§ **Task**
Go through the material below and count the lines in which the word "clockwise" occurs; the only output is the number.

§ **Records to use**

..........

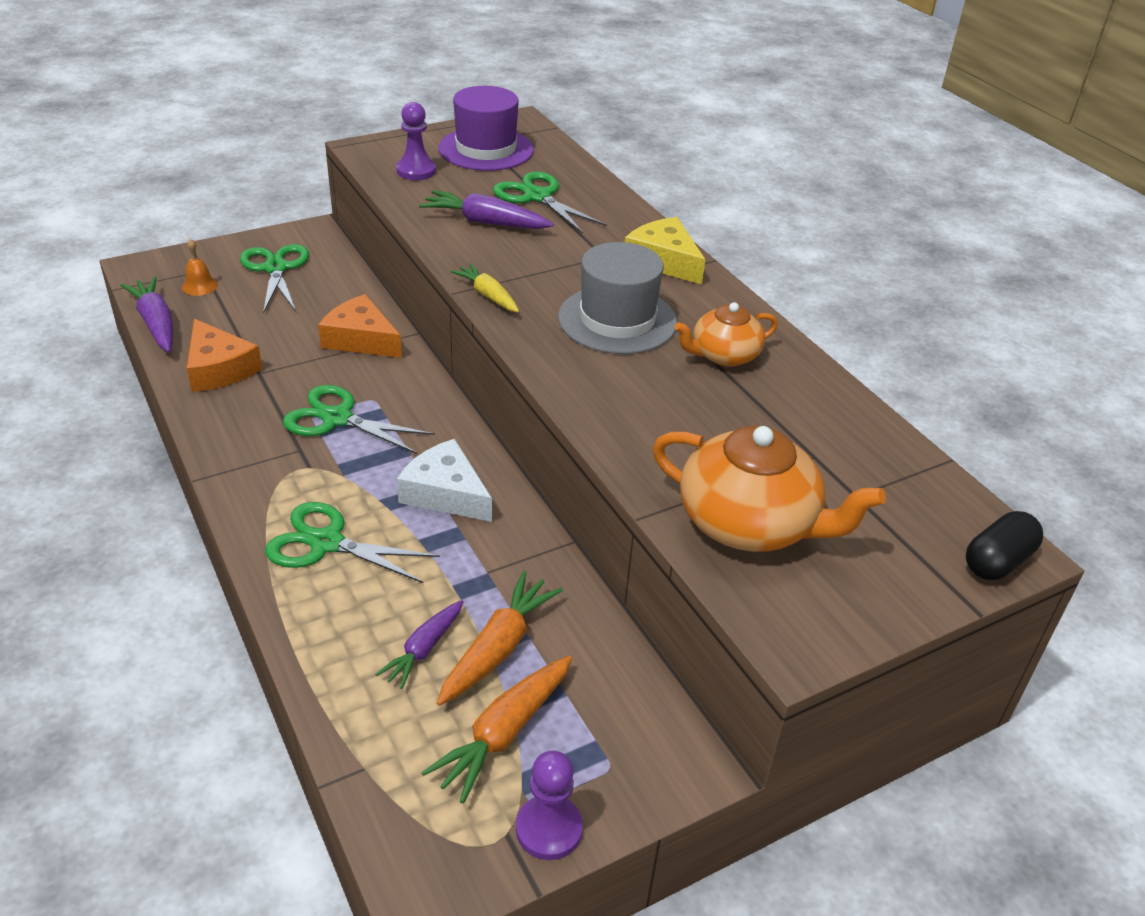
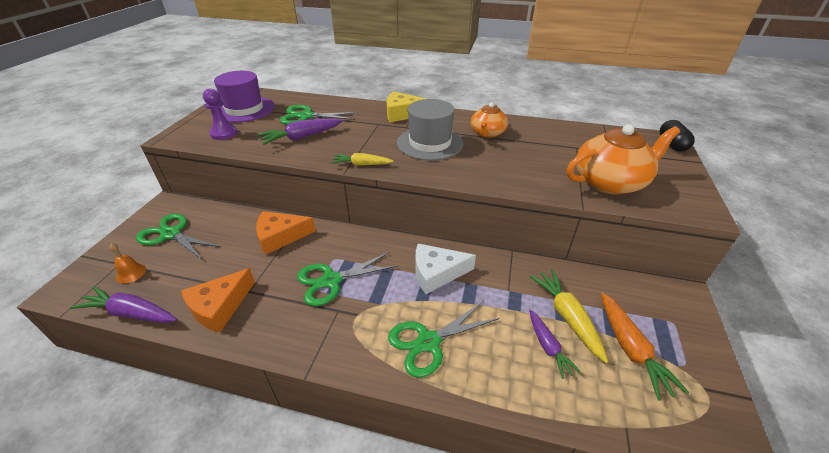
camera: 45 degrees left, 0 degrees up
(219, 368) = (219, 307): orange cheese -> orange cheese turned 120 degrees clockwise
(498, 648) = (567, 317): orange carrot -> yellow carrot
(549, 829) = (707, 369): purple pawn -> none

..........

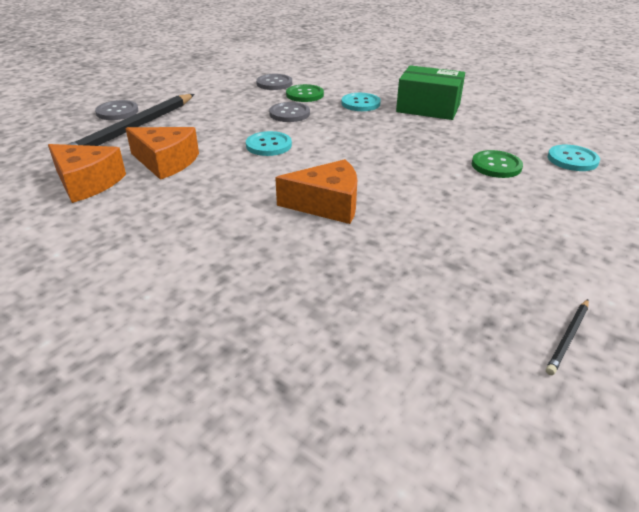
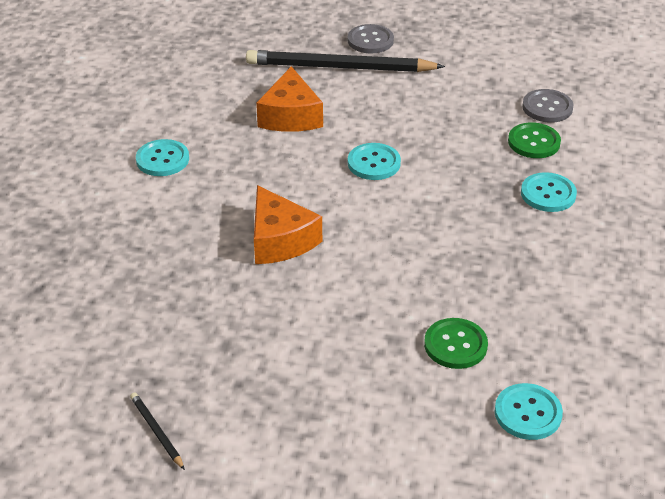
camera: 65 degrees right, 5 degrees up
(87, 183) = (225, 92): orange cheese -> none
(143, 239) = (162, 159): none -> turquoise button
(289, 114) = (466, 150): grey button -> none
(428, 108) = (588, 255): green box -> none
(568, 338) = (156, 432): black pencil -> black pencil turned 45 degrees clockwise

..........

§ **Completed exercise**
2